**EXERCISE:**
After locating the line that holds "D8: diode 1N4148", transcribe it and each following line to the end of the records, changing nothing and adding nothing.

Dataset excerpts
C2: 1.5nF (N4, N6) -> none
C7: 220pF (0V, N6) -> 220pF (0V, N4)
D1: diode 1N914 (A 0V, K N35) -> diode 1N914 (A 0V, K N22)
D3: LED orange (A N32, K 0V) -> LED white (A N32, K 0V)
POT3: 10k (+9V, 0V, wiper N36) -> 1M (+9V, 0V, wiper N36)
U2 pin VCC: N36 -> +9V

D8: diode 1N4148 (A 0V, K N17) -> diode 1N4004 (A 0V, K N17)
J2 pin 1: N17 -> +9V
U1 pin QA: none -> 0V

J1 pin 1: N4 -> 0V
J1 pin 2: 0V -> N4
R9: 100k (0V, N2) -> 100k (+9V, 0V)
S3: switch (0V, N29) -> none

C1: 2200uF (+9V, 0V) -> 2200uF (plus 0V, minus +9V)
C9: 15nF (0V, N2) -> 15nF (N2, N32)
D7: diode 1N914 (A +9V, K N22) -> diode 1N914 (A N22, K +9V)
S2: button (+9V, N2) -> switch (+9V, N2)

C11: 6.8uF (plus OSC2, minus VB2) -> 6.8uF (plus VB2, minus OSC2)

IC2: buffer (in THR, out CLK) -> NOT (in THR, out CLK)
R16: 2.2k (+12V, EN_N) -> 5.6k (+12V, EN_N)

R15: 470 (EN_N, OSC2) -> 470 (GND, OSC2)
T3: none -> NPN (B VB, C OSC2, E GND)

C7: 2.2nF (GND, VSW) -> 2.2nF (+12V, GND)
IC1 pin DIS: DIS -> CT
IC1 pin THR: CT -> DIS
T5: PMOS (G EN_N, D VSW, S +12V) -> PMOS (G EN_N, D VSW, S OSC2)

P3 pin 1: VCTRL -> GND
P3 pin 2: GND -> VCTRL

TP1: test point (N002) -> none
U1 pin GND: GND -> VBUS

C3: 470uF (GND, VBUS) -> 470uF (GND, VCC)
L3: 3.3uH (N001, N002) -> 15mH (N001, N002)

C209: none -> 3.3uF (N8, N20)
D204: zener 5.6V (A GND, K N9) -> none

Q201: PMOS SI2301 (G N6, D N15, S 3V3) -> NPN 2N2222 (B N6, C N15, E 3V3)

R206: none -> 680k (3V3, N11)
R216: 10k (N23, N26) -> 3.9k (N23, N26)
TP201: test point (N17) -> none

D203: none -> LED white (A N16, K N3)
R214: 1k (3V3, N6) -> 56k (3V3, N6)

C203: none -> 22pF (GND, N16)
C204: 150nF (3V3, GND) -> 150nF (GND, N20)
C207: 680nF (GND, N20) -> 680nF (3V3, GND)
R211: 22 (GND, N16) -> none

**RESPONSE TO THIS TASK:**
D8: diode 1N4148 (A 0V, K N17) -> diode 1N4004 (A 0V, K N17)
J2 pin 1: N17 -> +9V
U1 pin QA: none -> 0V

J1 pin 1: N4 -> 0V
J1 pin 2: 0V -> N4
R9: 100k (0V, N2) -> 100k (+9V, 0V)
S3: switch (0V, N29) -> none

C1: 2200uF (+9V, 0V) -> 2200uF (plus 0V, minus +9V)
C9: 15nF (0V, N2) -> 15nF (N2, N32)
D7: diode 1N914 (A +9V, K N22) -> diode 1N914 (A N22, K +9V)
S2: button (+9V, N2) -> switch (+9V, N2)

C11: 6.8uF (plus OSC2, minus VB2) -> 6.8uF (plus VB2, minus OSC2)

IC2: buffer (in THR, out CLK) -> NOT (in THR, out CLK)
R16: 2.2k (+12V, EN_N) -> 5.6k (+12V, EN_N)

R15: 470 (EN_N, OSC2) -> 470 (GND, OSC2)
T3: none -> NPN (B VB, C OSC2, E GND)

C7: 2.2nF (GND, VSW) -> 2.2nF (+12V, GND)
IC1 pin DIS: DIS -> CT
IC1 pin THR: CT -> DIS
T5: PMOS (G EN_N, D VSW, S +12V) -> PMOS (G EN_N, D VSW, S OSC2)

P3 pin 1: VCTRL -> GND
P3 pin 2: GND -> VCTRL

TP1: test point (N002) -> none
U1 pin GND: GND -> VBUS

C3: 470uF (GND, VBUS) -> 470uF (GND, VCC)
L3: 3.3uH (N001, N002) -> 15mH (N001, N002)

C209: none -> 3.3uF (N8, N20)
D204: zener 5.6V (A GND, K N9) -> none

Q201: PMOS SI2301 (G N6, D N15, S 3V3) -> NPN 2N2222 (B N6, C N15, E 3V3)

R206: none -> 680k (3V3, N11)
R216: 10k (N23, N26) -> 3.9k (N23, N26)
TP201: test point (N17) -> none

D203: none -> LED white (A N16, K N3)
R214: 1k (3V3, N6) -> 56k (3V3, N6)

C203: none -> 22pF (GND, N16)
C204: 150nF (3V3, GND) -> 150nF (GND, N20)
C207: 680nF (GND, N20) -> 680nF (3V3, GND)
R211: 22 (GND, N16) -> none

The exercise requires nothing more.